Each record should be copied exactly into the answer, and no picture should go with it.

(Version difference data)
Start of Block

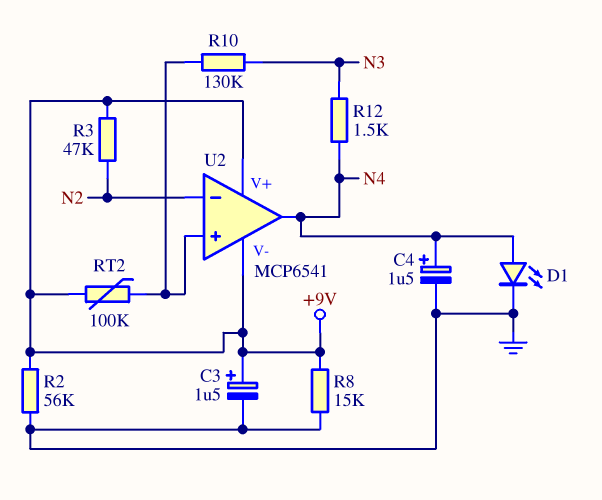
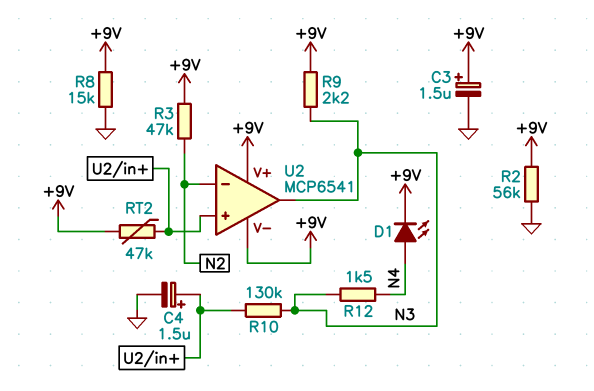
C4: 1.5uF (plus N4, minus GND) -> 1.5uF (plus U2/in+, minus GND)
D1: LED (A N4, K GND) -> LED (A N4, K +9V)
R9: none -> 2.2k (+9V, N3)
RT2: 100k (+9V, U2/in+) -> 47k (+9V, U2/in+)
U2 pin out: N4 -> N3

End of Block

Response:
C4: 1.5uF (plus N4, minus GND) -> 1.5uF (plus U2/in+, minus GND)
D1: LED (A N4, K GND) -> LED (A N4, K +9V)
R9: none -> 2.2k (+9V, N3)
RT2: 100k (+9V, U2/in+) -> 47k (+9V, U2/in+)
U2 pin out: N4 -> N3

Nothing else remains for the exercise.